START DATA TO PROCESS
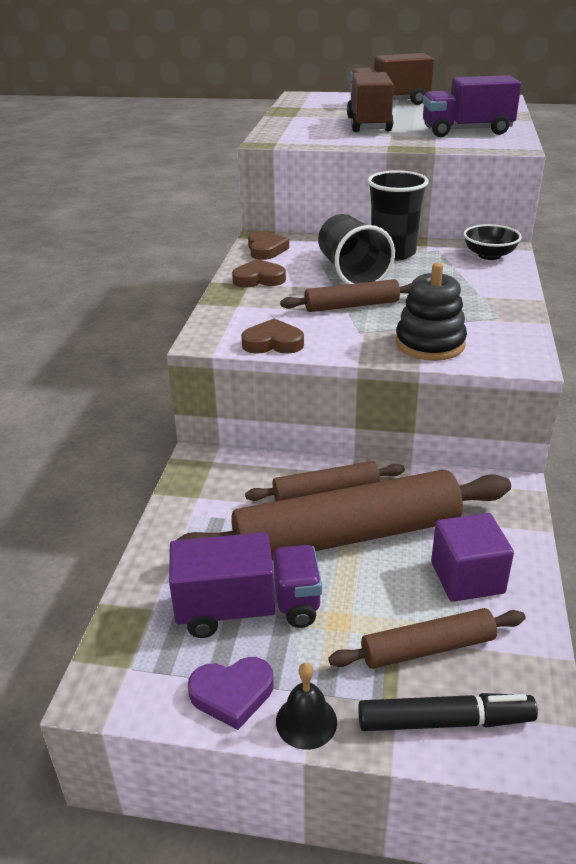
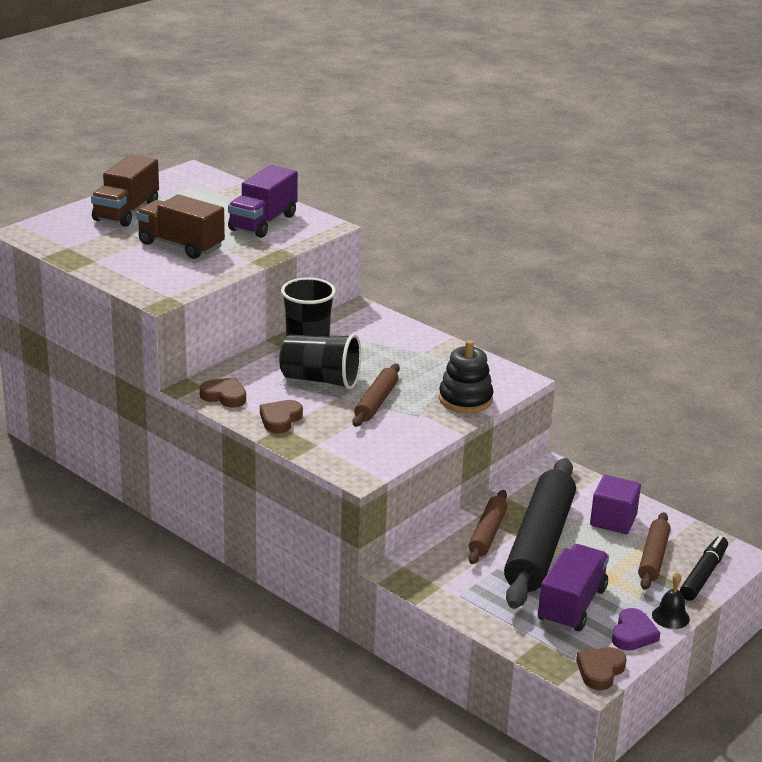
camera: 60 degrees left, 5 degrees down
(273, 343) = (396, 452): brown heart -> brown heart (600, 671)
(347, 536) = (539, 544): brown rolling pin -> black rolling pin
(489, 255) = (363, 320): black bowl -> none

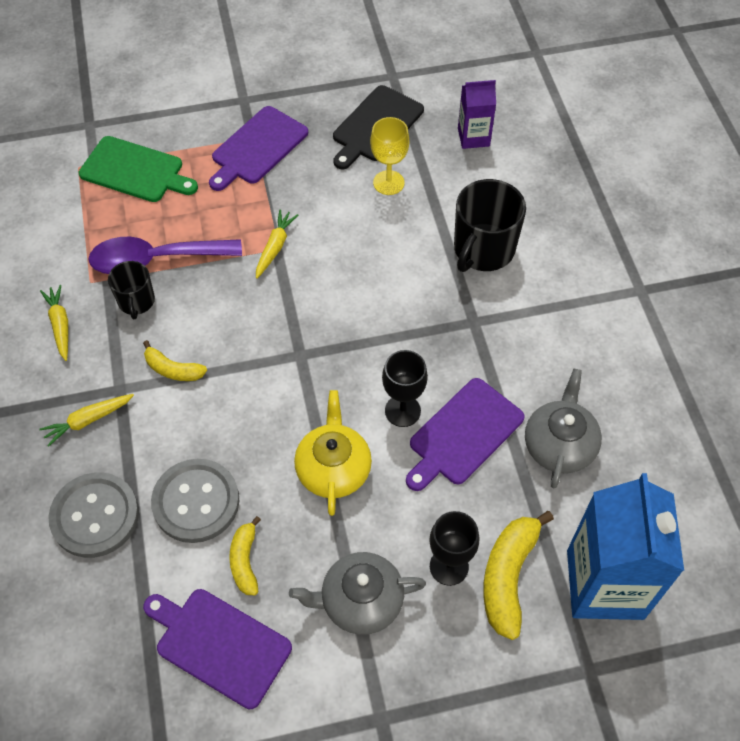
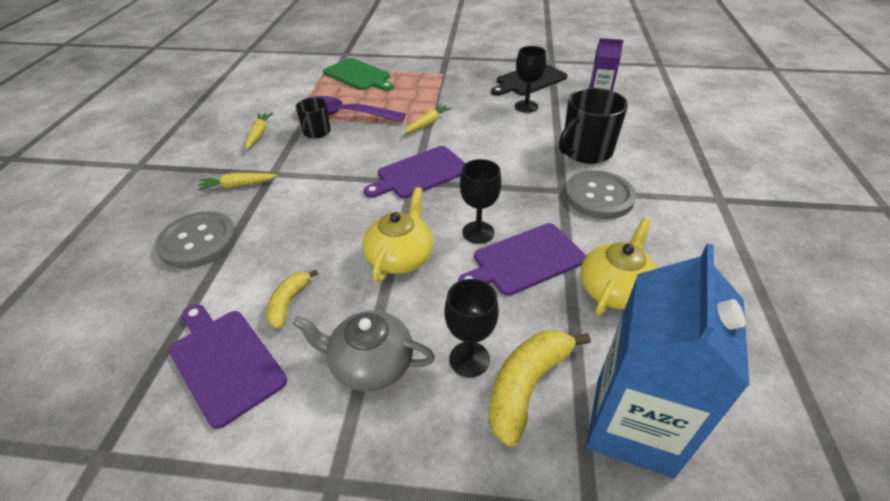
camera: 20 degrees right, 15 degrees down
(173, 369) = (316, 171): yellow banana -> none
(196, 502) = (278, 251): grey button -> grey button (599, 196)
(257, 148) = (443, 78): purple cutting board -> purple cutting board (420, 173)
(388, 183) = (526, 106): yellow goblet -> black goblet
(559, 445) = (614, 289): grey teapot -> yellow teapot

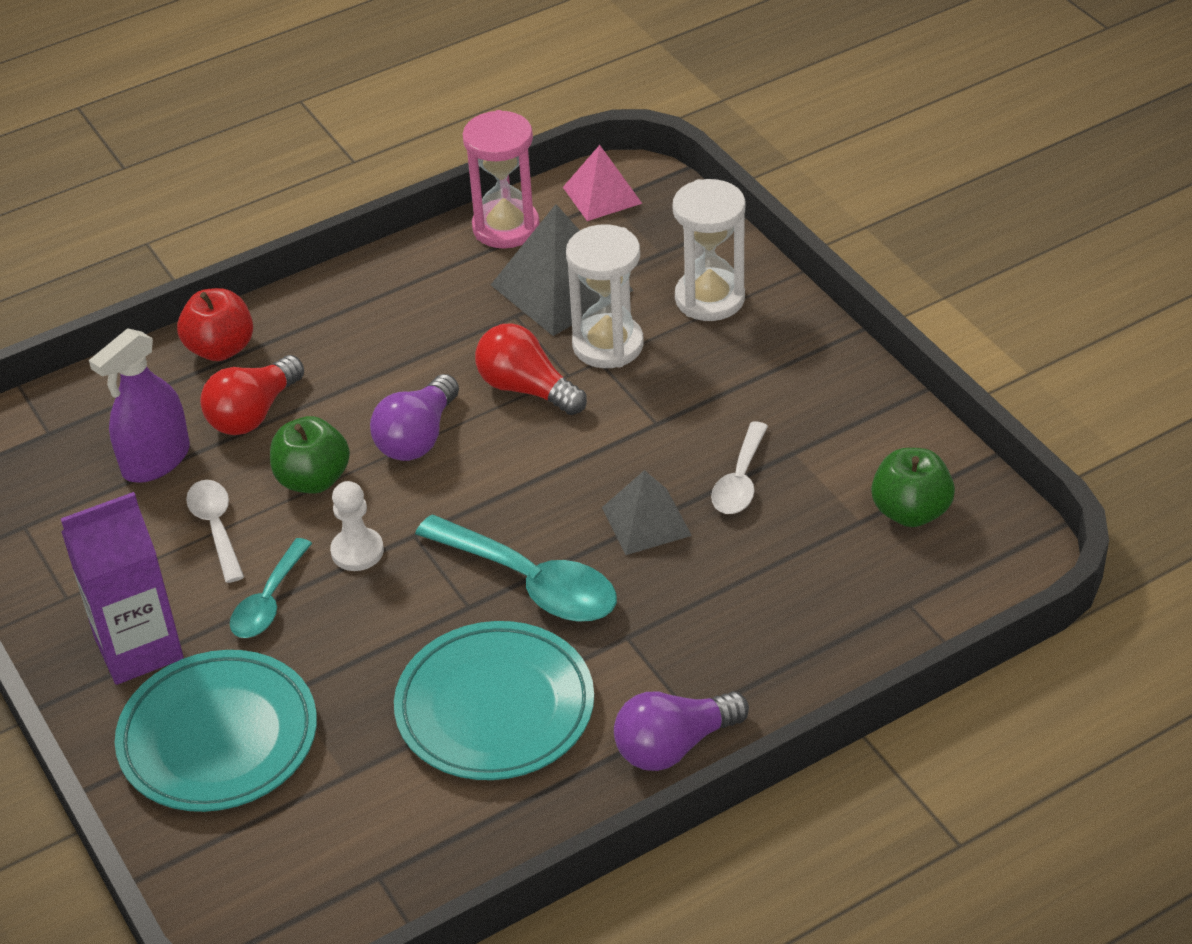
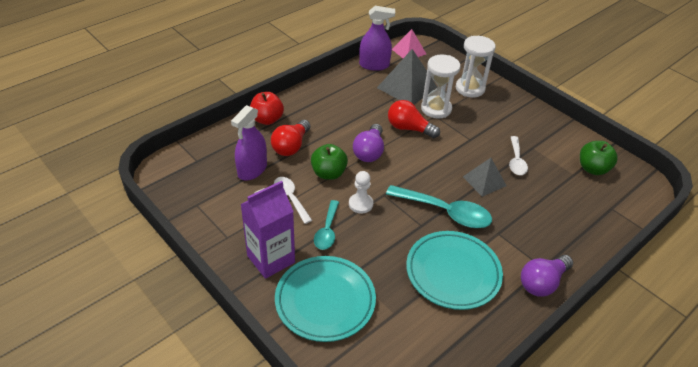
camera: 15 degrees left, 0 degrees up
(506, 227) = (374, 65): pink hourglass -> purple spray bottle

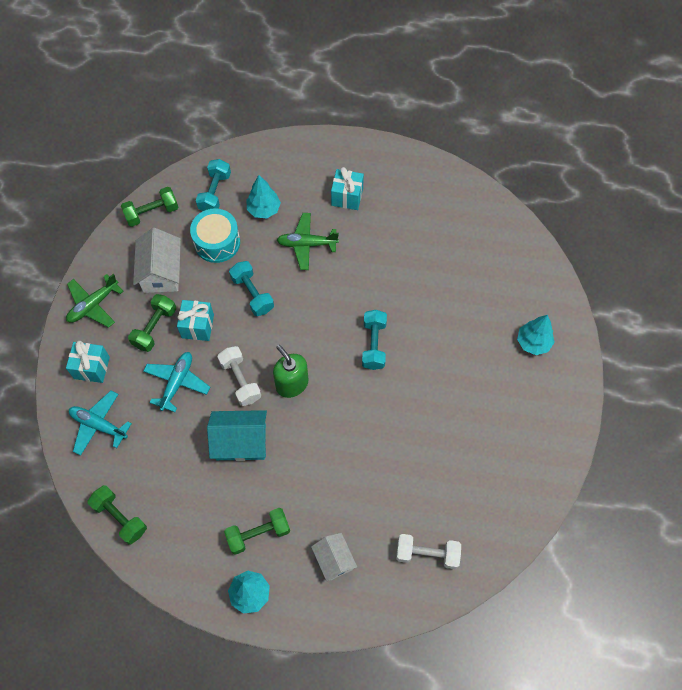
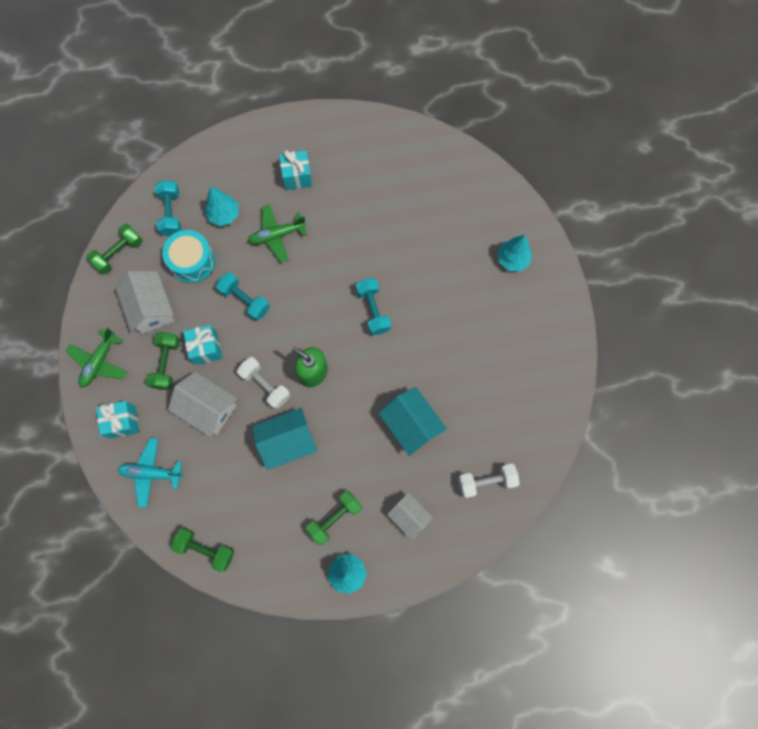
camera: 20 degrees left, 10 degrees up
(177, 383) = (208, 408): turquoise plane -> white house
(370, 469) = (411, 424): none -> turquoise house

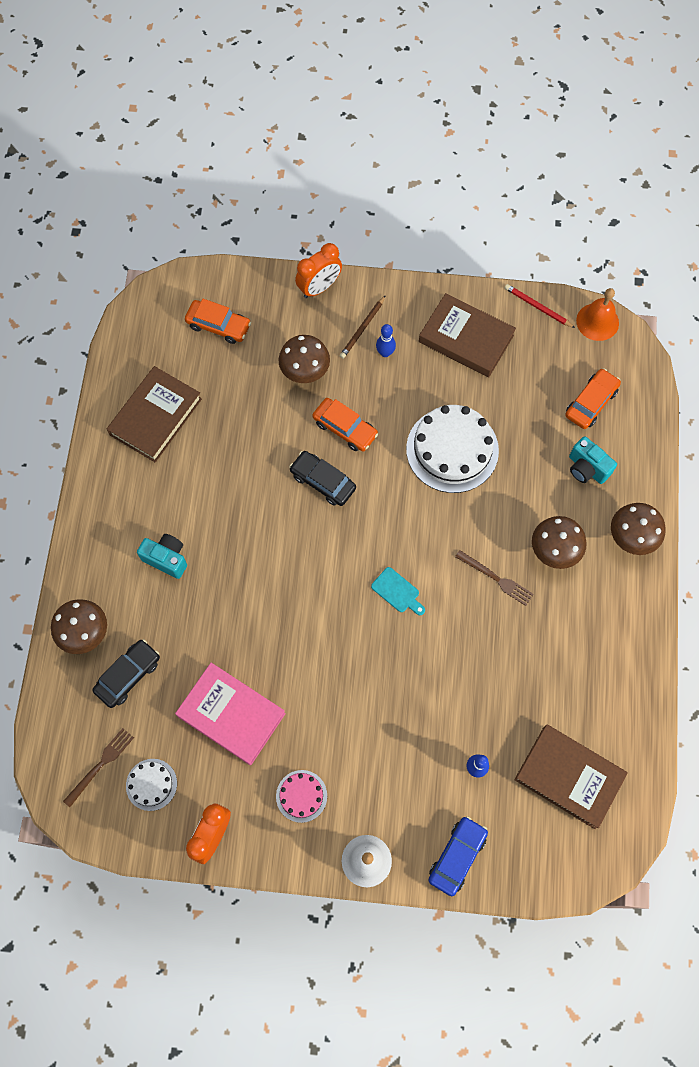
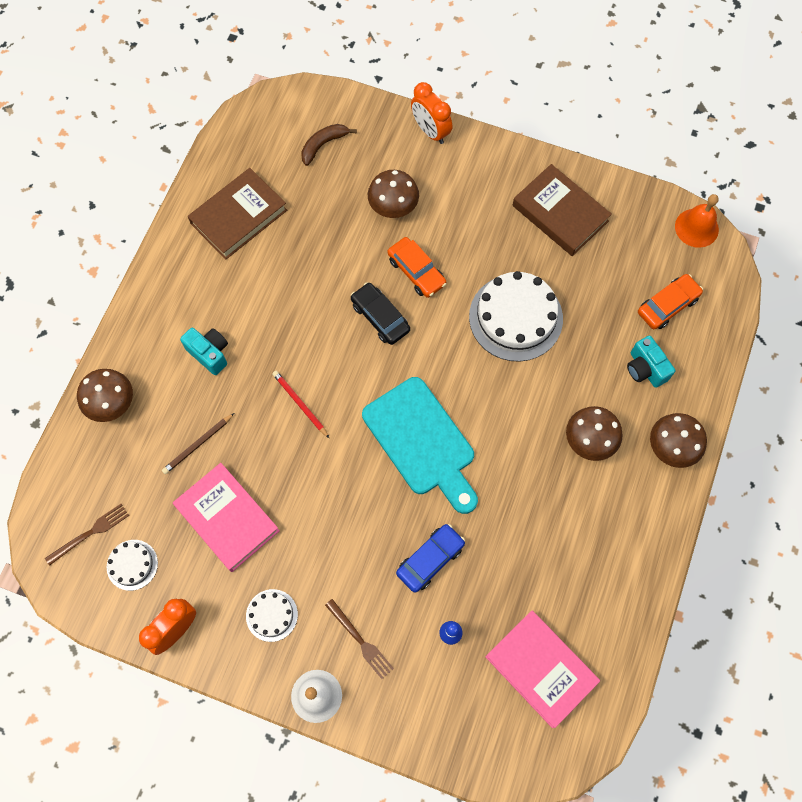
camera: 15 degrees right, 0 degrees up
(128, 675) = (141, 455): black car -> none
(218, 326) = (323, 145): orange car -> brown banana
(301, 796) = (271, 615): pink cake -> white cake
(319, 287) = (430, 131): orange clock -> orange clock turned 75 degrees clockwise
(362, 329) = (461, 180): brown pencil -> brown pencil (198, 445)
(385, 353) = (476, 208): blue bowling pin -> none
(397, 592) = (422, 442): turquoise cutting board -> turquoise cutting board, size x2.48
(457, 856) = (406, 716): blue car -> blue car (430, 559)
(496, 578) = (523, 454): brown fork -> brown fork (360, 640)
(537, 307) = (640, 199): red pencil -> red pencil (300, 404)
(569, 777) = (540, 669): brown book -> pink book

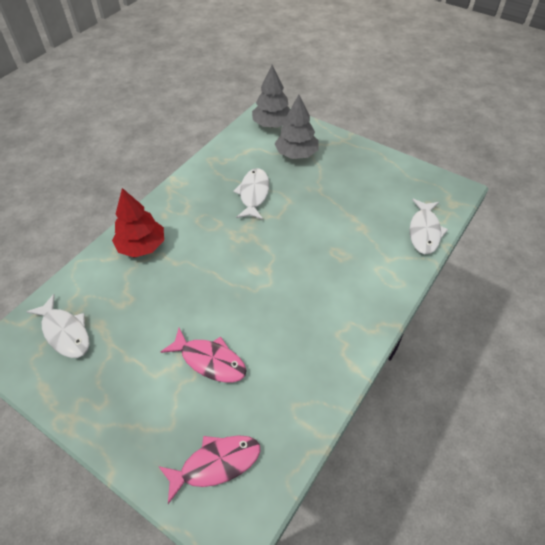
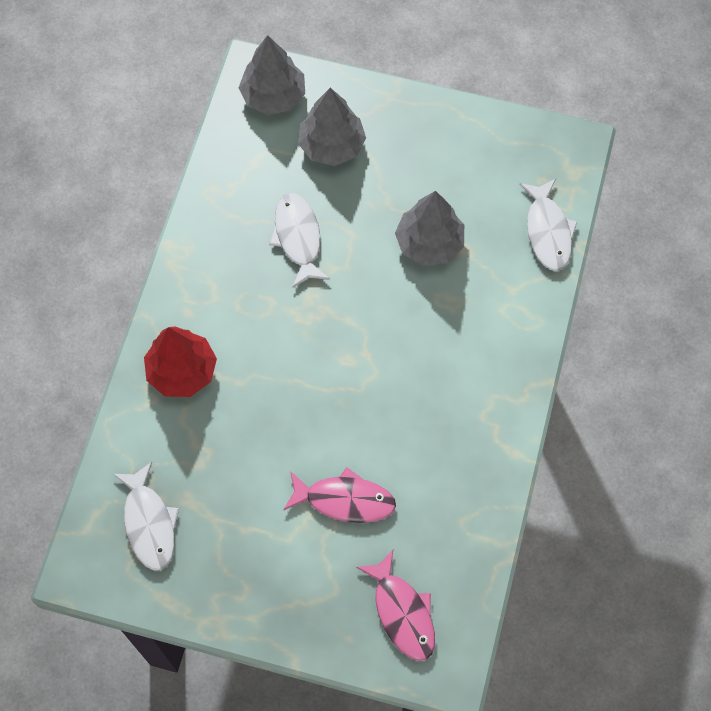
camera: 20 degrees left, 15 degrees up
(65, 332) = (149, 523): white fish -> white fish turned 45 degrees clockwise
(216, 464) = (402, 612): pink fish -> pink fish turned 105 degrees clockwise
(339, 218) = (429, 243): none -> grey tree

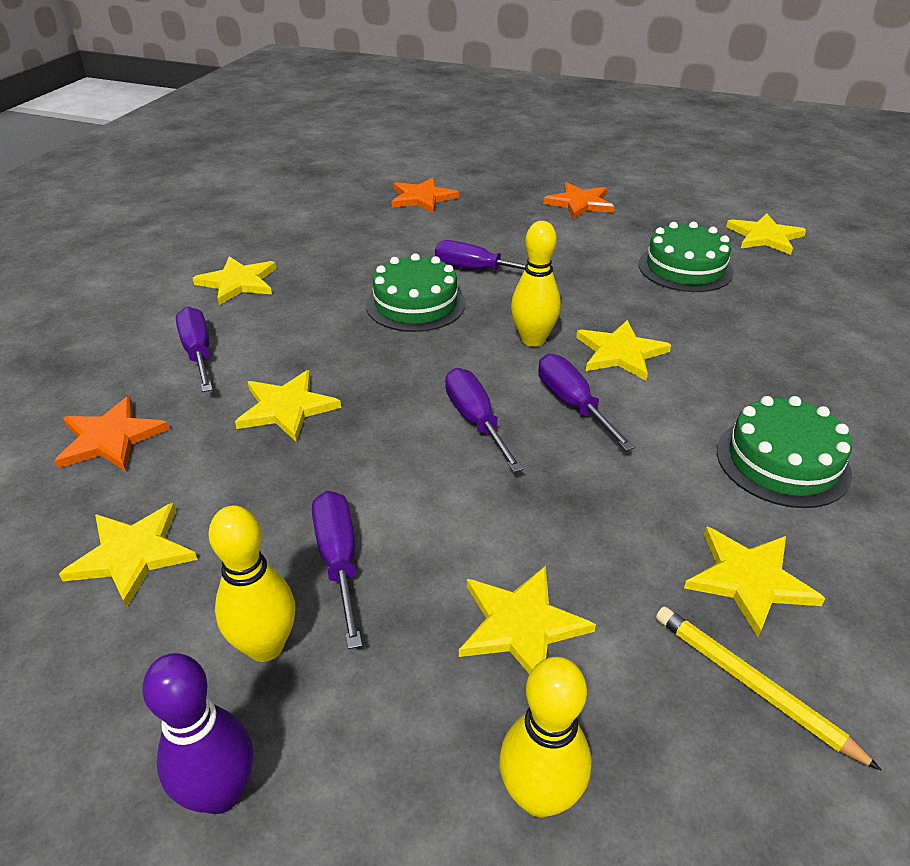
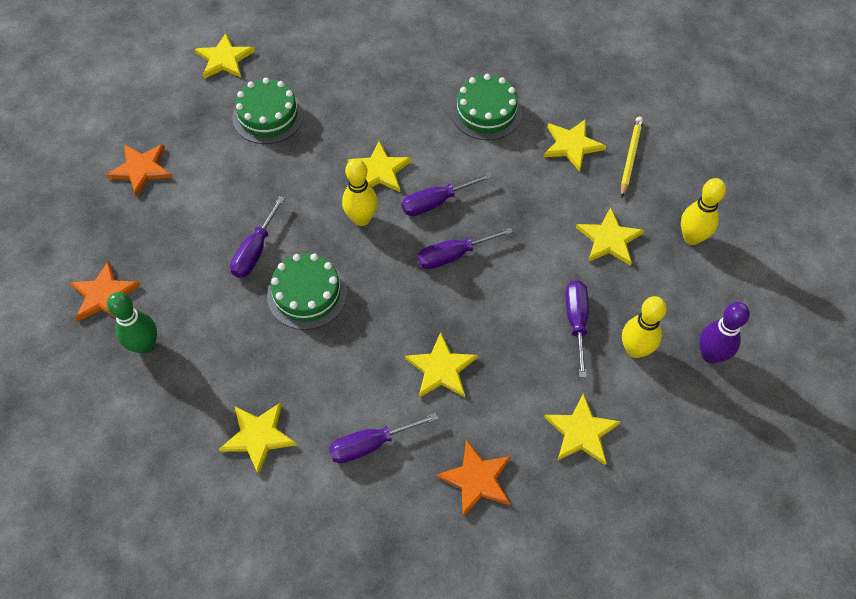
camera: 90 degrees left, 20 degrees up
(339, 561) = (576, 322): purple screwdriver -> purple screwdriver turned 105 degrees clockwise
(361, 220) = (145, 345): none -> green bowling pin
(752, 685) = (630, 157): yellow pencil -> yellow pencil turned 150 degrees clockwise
END DATA TO PROCESS
_YOUR OBJECTIVE_
Up to and including the line with "camera: 20 degrees right, 15 degrees down", repeat every line from the top of the entries exactly, but not the pictures.

_WRITTEN RESPONSE_
camera: 60 degrees left, 5 degrees down
(273, 343) = (396, 452): brown heart -> brown heart (600, 671)
(347, 536) = (539, 544): brown rolling pin -> black rolling pin
(489, 255) = (363, 320): black bowl -> none

camera: 20 degrees right, 15 degrees down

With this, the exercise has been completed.